◆ WHAT IS BEING ASKED
Search the material for lines containing the word "right", and copy each one.

◆ INFORMATION SHOWN
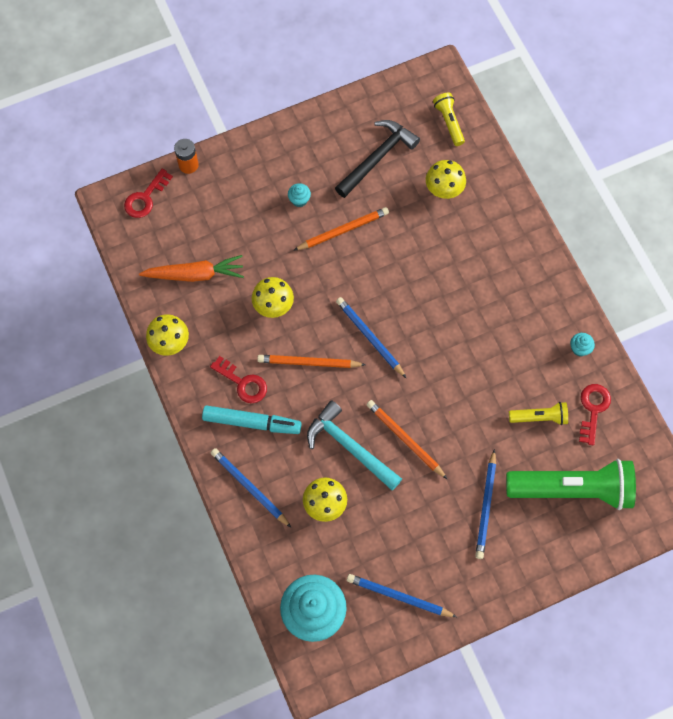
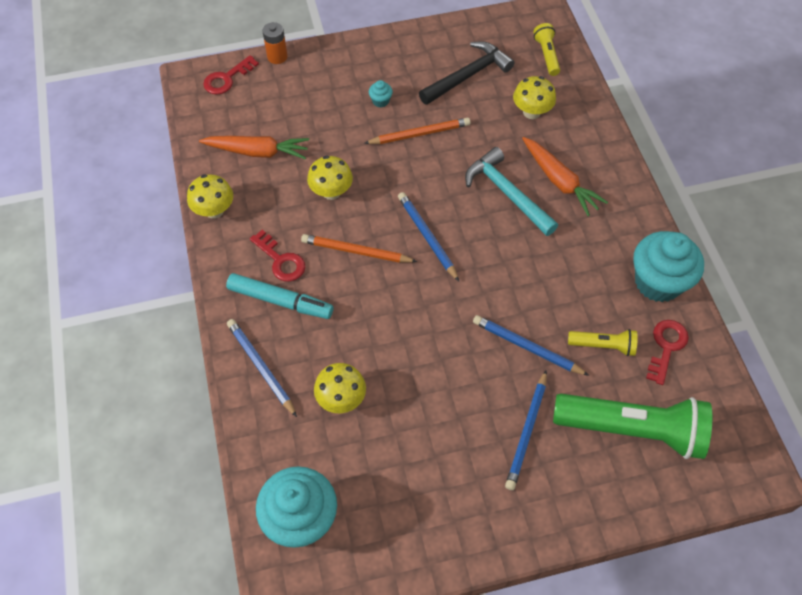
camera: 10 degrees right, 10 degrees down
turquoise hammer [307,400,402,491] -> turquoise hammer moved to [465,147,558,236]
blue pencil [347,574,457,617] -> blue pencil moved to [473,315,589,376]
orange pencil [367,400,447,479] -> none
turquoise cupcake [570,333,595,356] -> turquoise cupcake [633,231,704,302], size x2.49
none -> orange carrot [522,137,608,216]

--

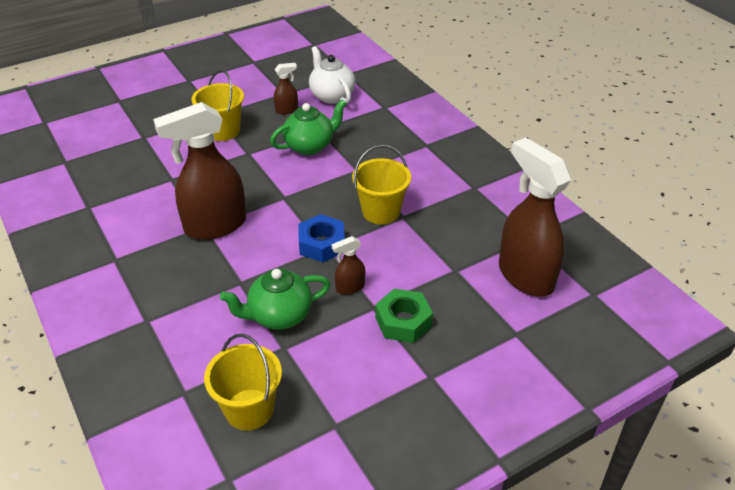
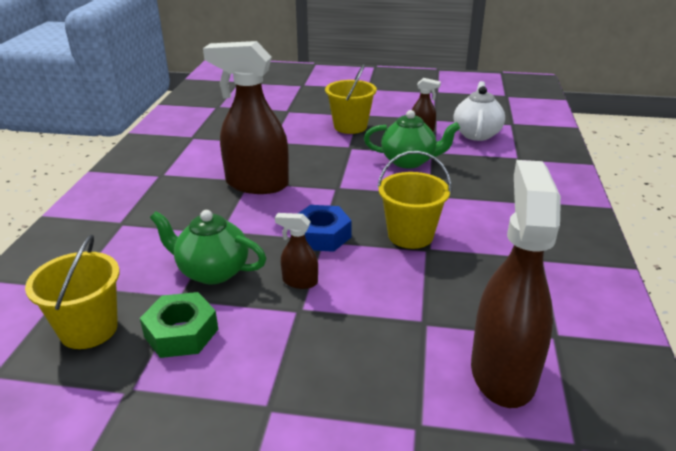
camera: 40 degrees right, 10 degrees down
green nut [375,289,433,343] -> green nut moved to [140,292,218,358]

---

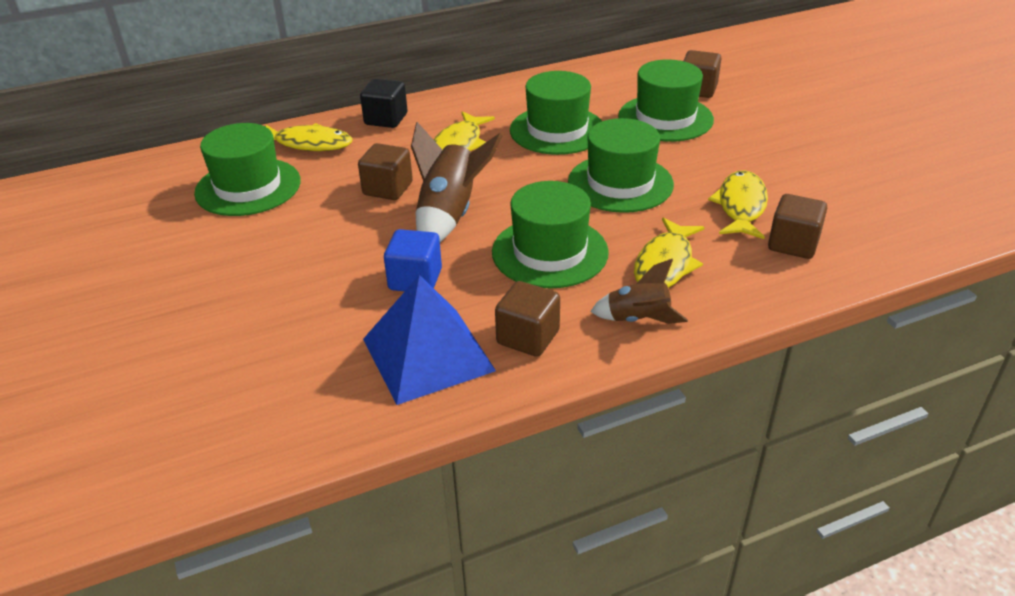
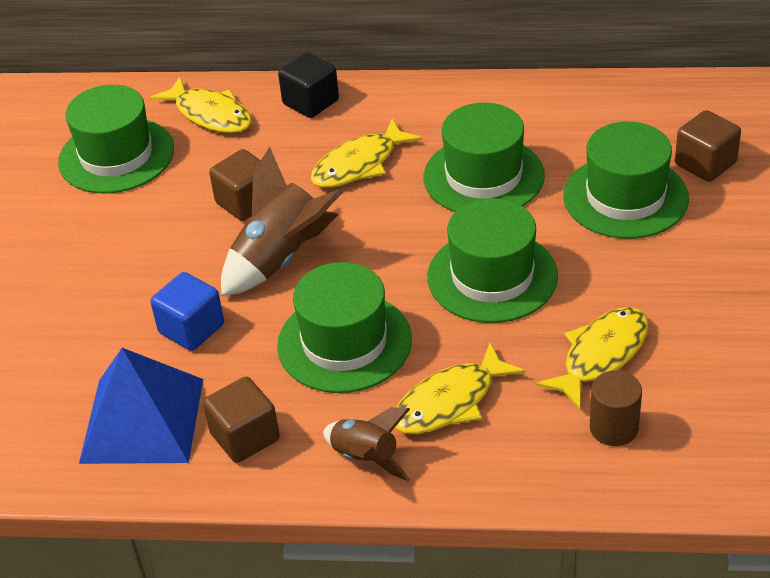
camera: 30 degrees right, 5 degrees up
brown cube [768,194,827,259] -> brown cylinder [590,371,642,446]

◆ TASK OUTPUT
camera: 10 degrees right, 10 degrees down
camera: 40 degrees right, 10 degrees down
camera: 30 degrees right, 5 degrees up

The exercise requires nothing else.